DATA FOR THE TASK:
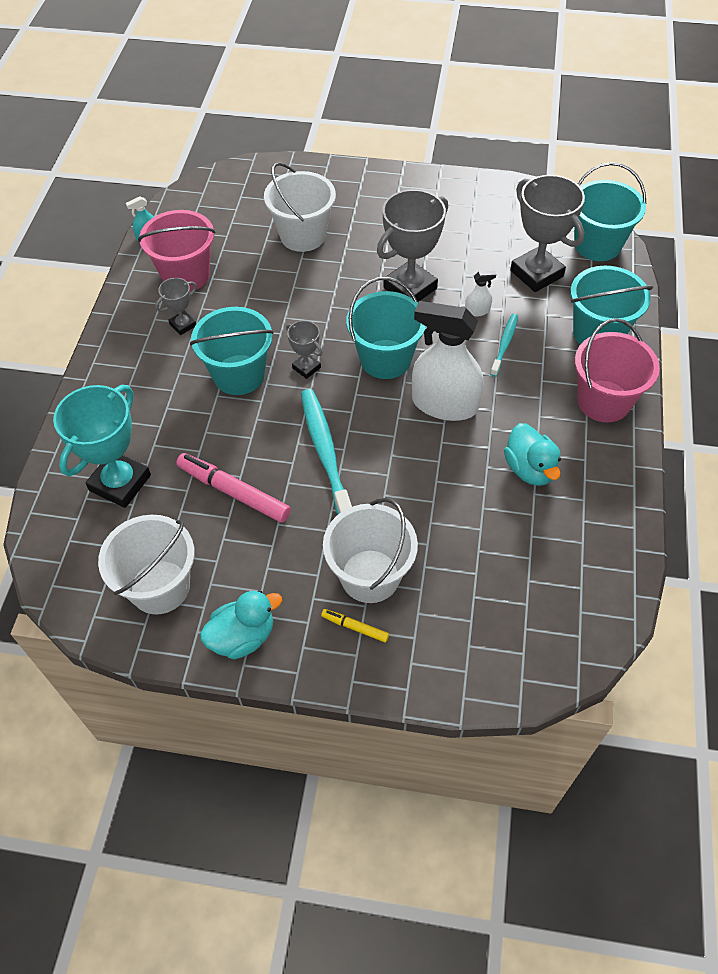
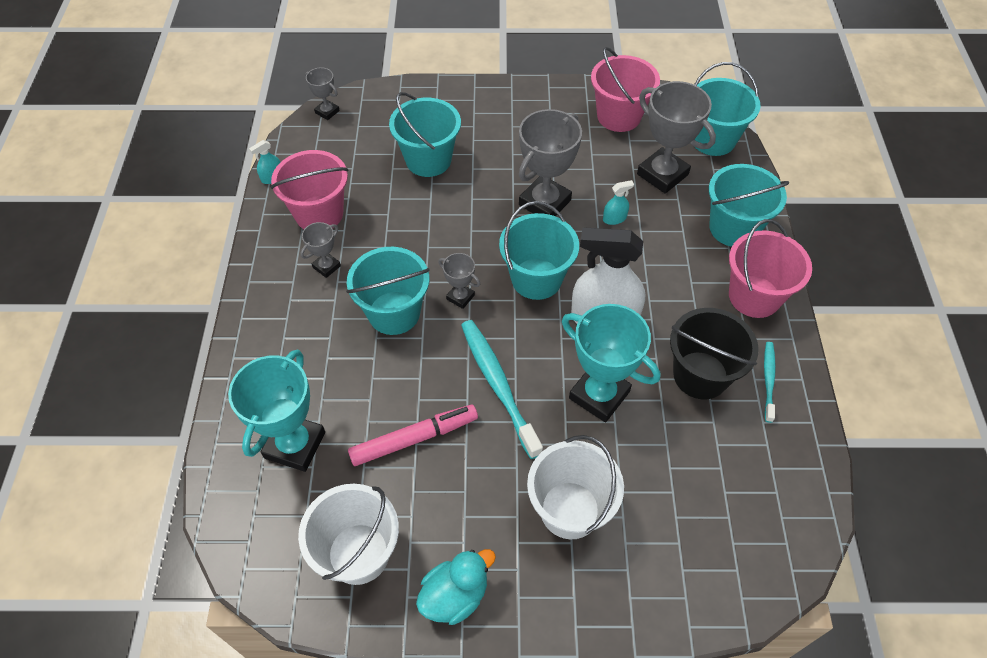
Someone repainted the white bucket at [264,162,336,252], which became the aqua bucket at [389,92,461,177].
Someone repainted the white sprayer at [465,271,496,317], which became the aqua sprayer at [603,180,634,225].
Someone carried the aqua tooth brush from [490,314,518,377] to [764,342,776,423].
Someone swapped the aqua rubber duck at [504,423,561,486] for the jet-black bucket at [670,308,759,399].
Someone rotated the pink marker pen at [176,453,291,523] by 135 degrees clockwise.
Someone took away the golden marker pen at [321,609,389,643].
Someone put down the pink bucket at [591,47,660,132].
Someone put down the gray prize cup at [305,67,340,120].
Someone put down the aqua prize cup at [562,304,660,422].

ACTION ITEM:
What should come out is the exact run of lines from the one holding "Someone carried the" through the end of the records above, and nothing besides.

RESPONSE:
Someone carried the aqua tooth brush from [490,314,518,377] to [764,342,776,423].
Someone swapped the aqua rubber duck at [504,423,561,486] for the jet-black bucket at [670,308,759,399].
Someone rotated the pink marker pen at [176,453,291,523] by 135 degrees clockwise.
Someone took away the golden marker pen at [321,609,389,643].
Someone put down the pink bucket at [591,47,660,132].
Someone put down the gray prize cup at [305,67,340,120].
Someone put down the aqua prize cup at [562,304,660,422].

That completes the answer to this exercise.